[Colored shape movement records]
================================

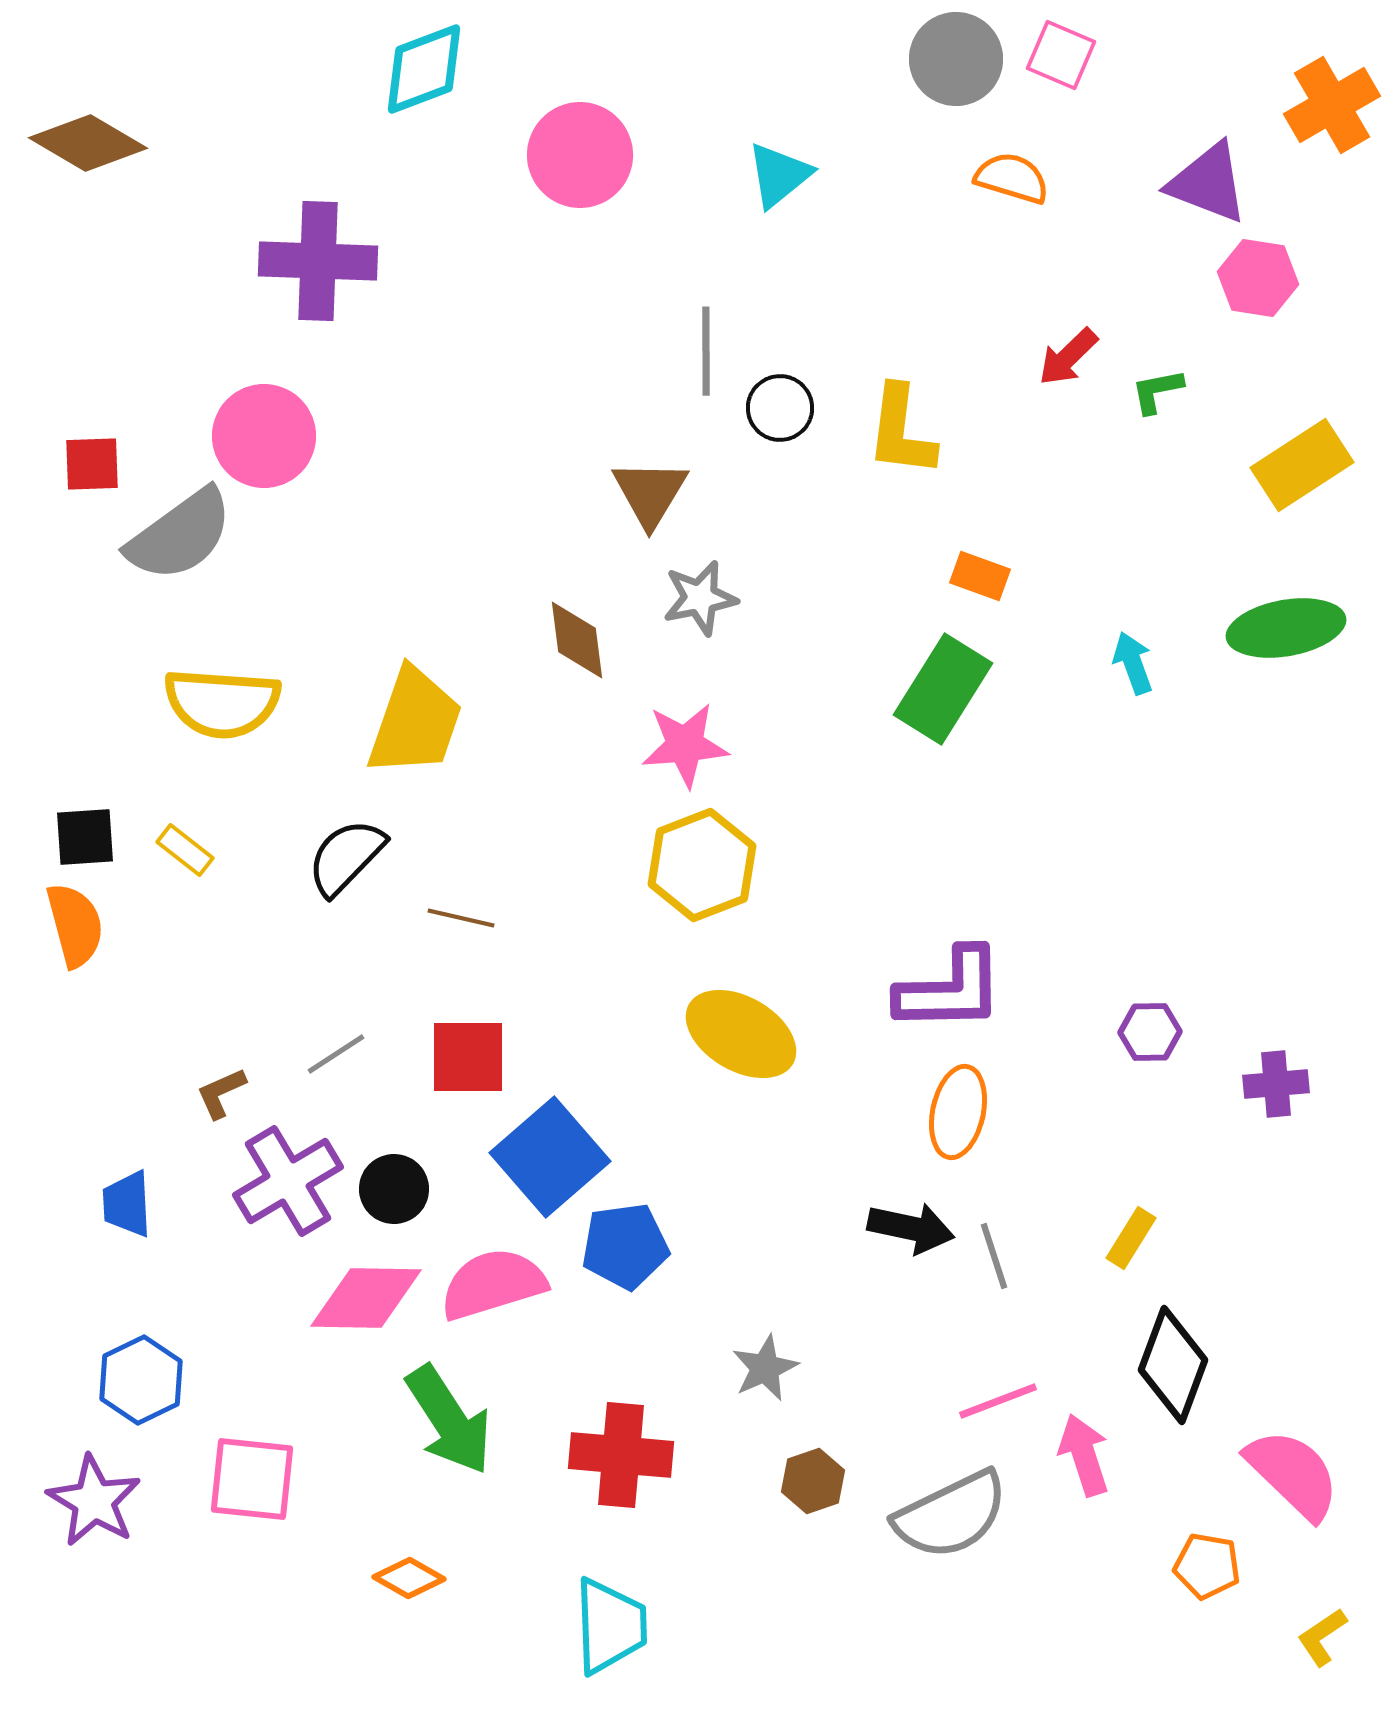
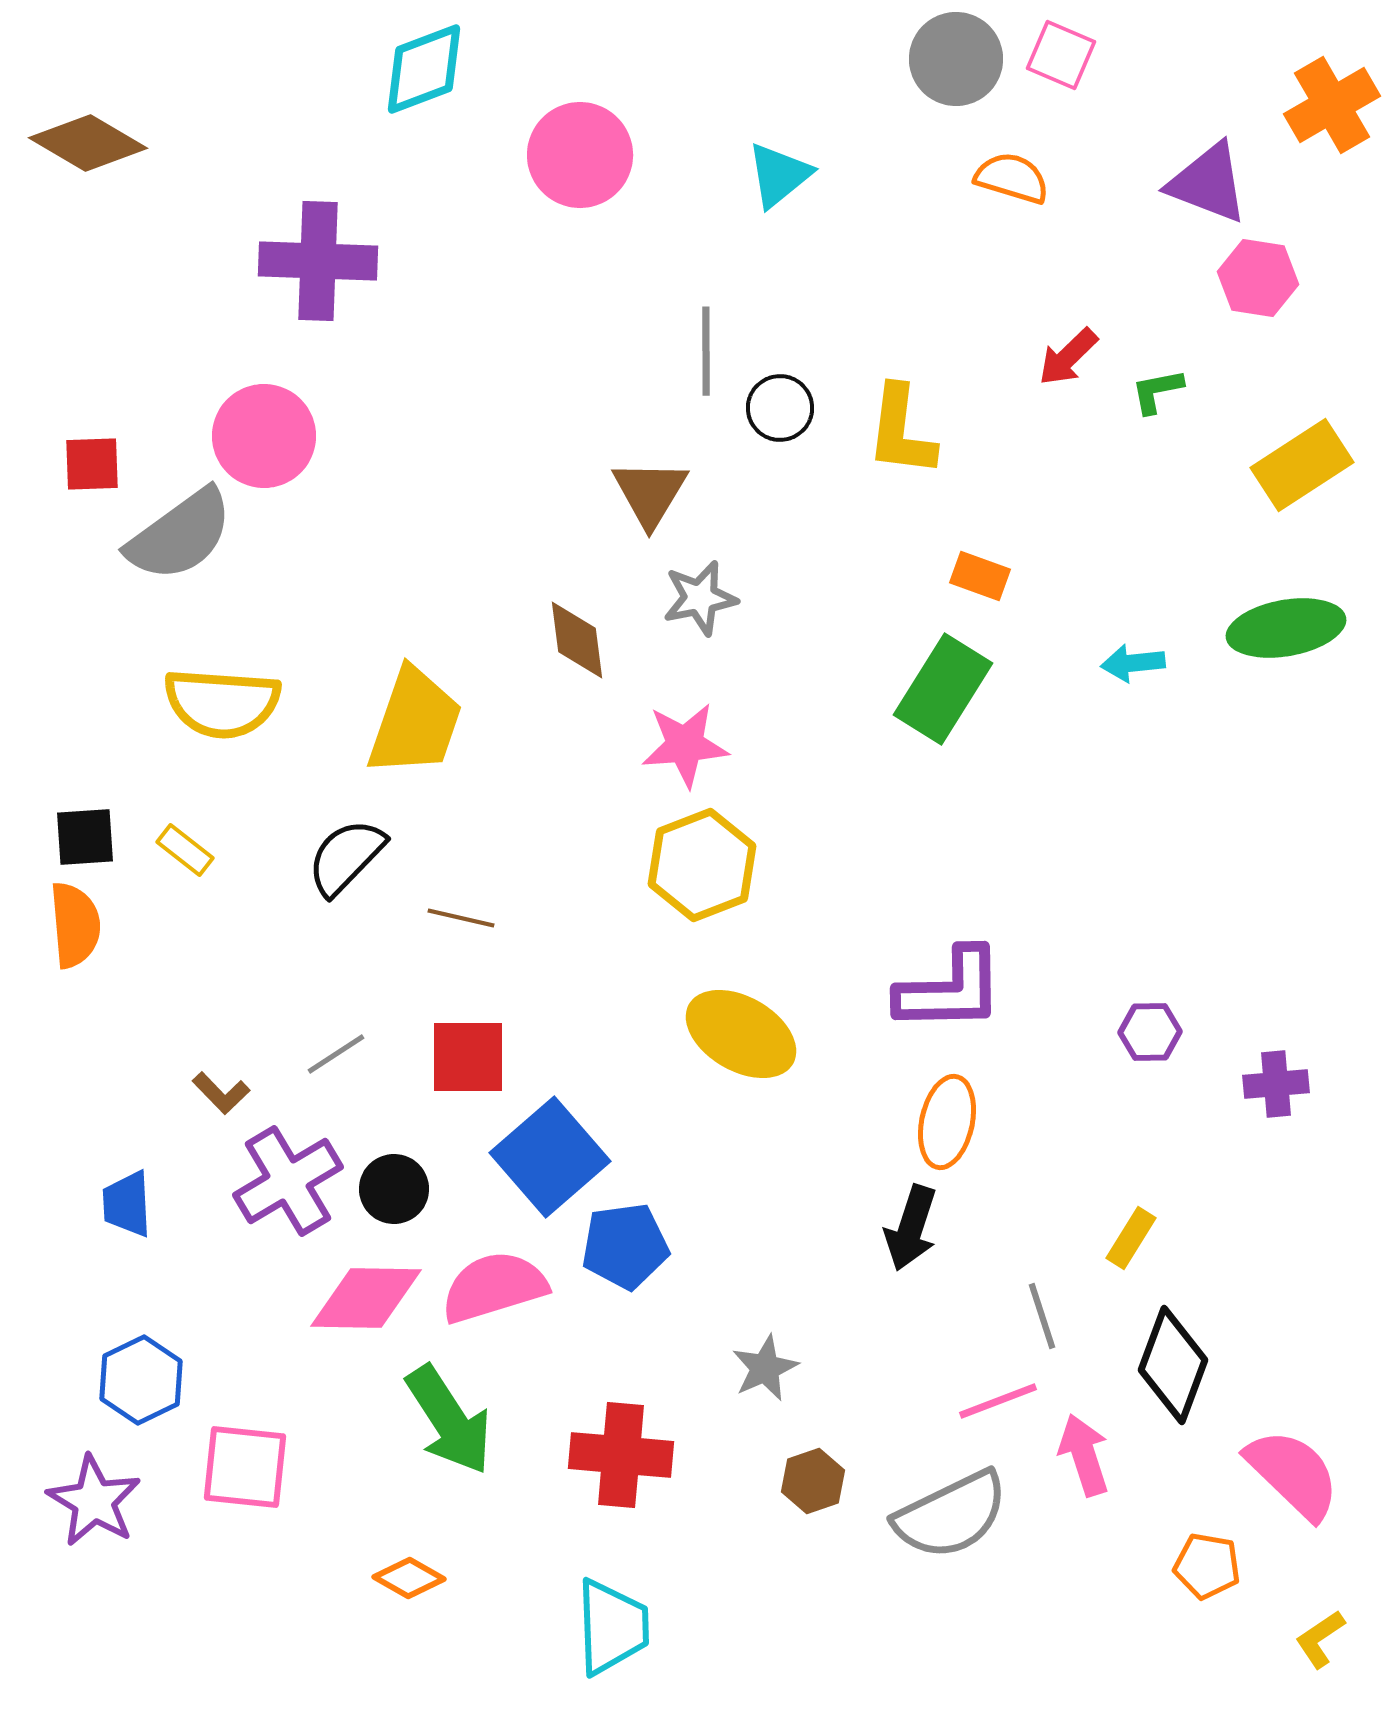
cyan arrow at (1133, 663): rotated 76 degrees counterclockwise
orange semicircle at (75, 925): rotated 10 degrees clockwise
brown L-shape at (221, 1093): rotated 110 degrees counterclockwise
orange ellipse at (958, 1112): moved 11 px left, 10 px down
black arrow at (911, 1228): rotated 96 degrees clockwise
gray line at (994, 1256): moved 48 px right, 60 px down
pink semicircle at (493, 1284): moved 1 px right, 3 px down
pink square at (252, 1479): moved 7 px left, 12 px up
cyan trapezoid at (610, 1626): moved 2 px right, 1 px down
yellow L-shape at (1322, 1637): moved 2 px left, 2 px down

================================

> [YOUR OBJECTIVE]:
What you return must match the records letter for letter, except that the pictures stay out.

> [RESPONSE AREA]:
cyan arrow at (1133, 663): rotated 76 degrees counterclockwise
orange semicircle at (75, 925): rotated 10 degrees clockwise
brown L-shape at (221, 1093): rotated 110 degrees counterclockwise
orange ellipse at (958, 1112): moved 11 px left, 10 px down
black arrow at (911, 1228): rotated 96 degrees clockwise
gray line at (994, 1256): moved 48 px right, 60 px down
pink semicircle at (493, 1284): moved 1 px right, 3 px down
pink square at (252, 1479): moved 7 px left, 12 px up
cyan trapezoid at (610, 1626): moved 2 px right, 1 px down
yellow L-shape at (1322, 1637): moved 2 px left, 2 px down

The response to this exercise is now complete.